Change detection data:

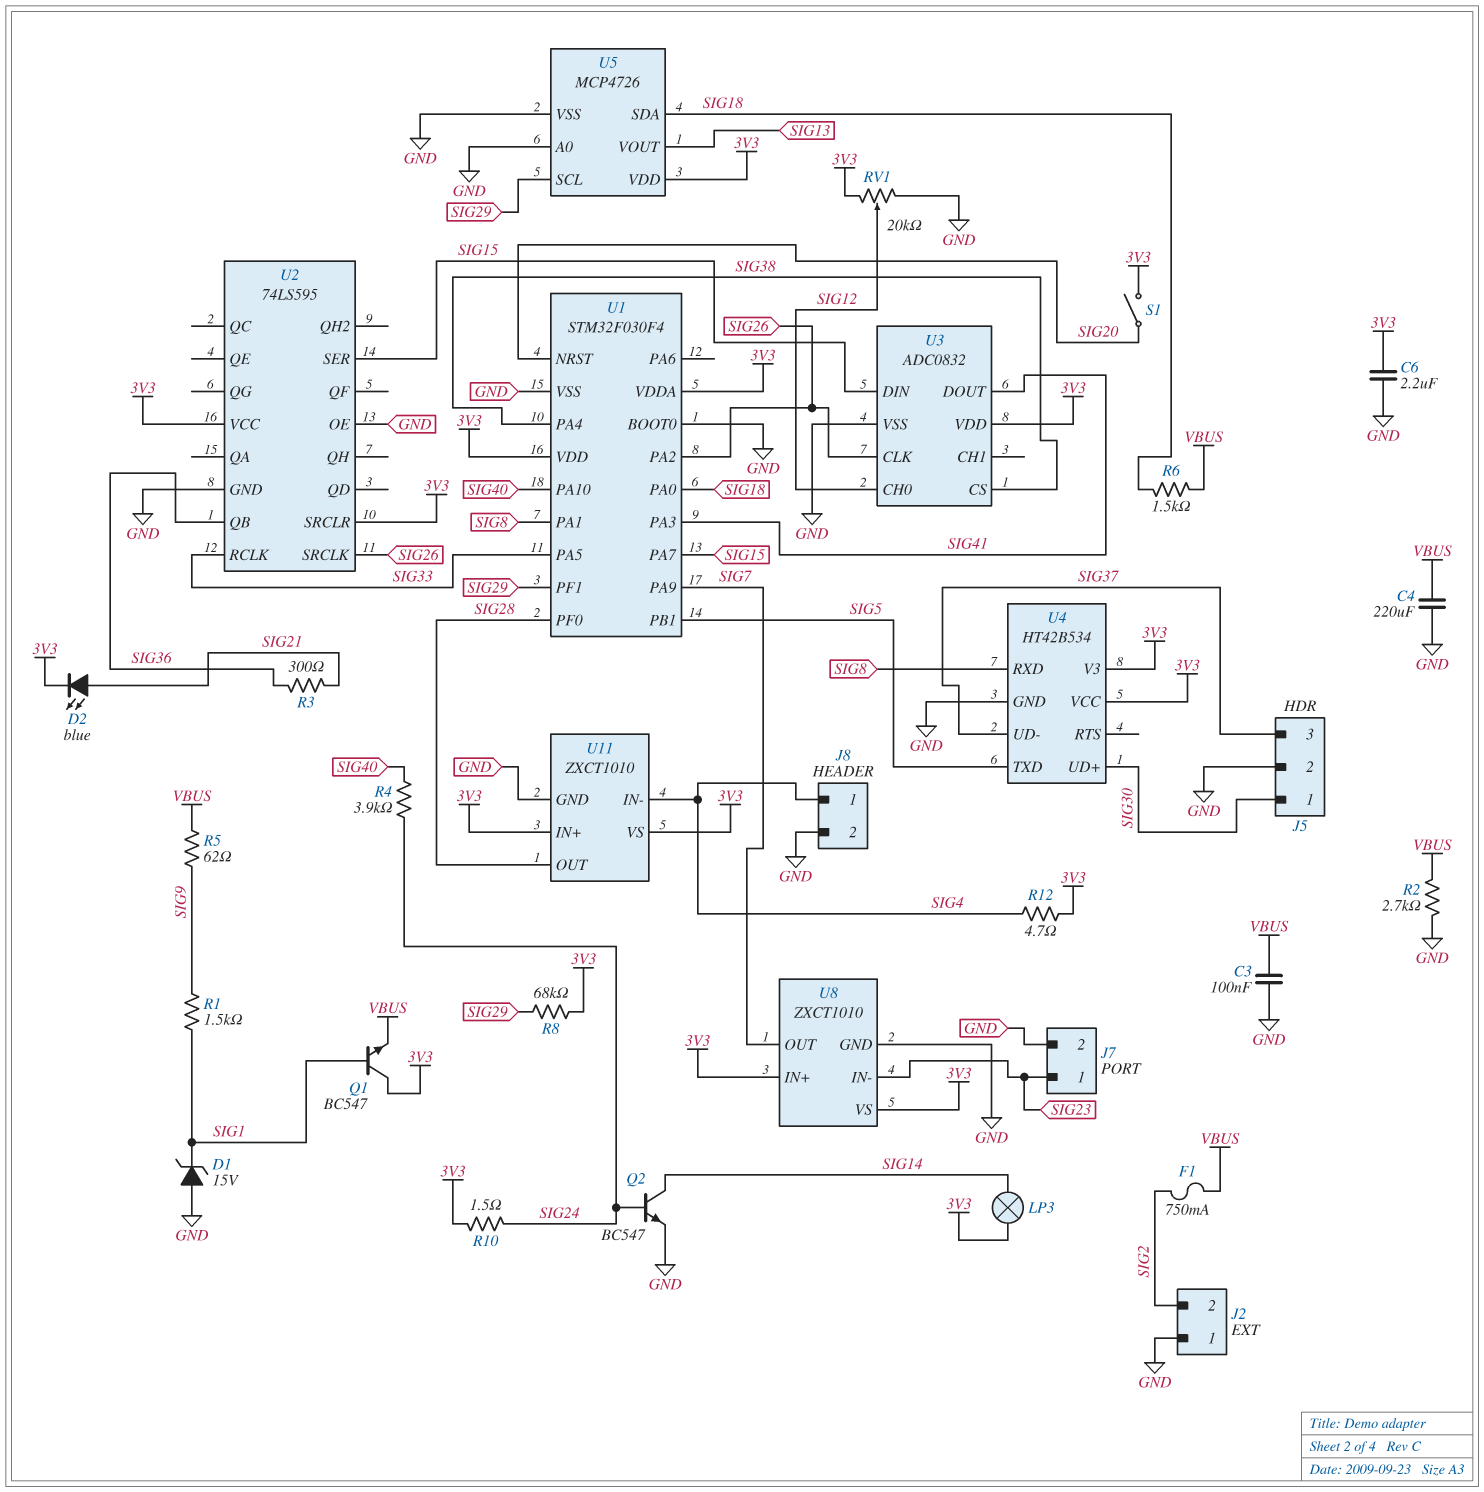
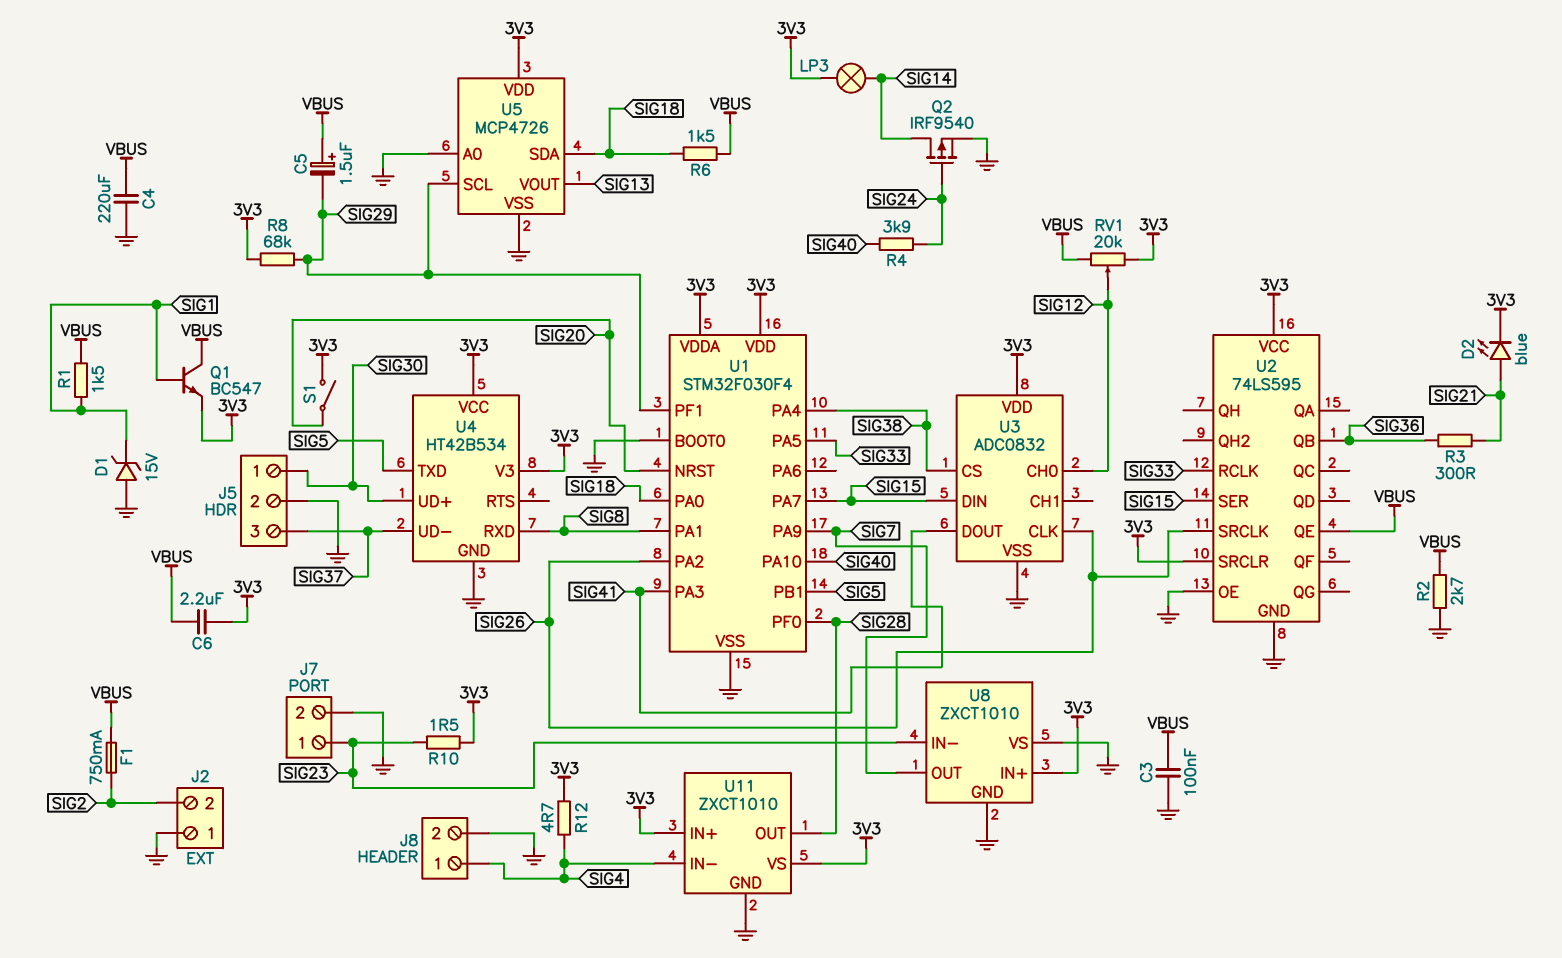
C5: none -> 1.5uF (plus VBUS, minus SIG29)
C6: 2.2uF (3V3, GND) -> 2.2uF (3V3, VBUS)
Q1: NPN BC547 (B SIG1, C 3V3, E VBUS) -> NPN BC547 (B SIG1, C VBUS, E 3V3)
Q2: NPN BC547 (B SIG24, C SIG14, E GND) -> PMOS IRF9540 (G SIG24, D SIG14, S GND)
R1: 1.5k (SIG1, SIG9) -> 1.5k (SIG1, VBUS)
R5: 62 (SIG9, VBUS) -> none
R10: 1.5 (3V3, SIG24) -> 1.5 (3V3, SIG23)
RV1: 20k (3V3, GND, wiper SIG12) -> 20k (3V3, VBUS, wiper SIG12)
U2 pin QE: none -> VBUS
U8 pin VS: 3V3 -> GND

→ Task details: Would you repeat, exactly and with nothing added, every line from the line containing "RV1: 20k (3V3, GND, wiper" through the last line of the records above?

→ Task output:
RV1: 20k (3V3, GND, wiper SIG12) -> 20k (3V3, VBUS, wiper SIG12)
U2 pin QE: none -> VBUS
U8 pin VS: 3V3 -> GND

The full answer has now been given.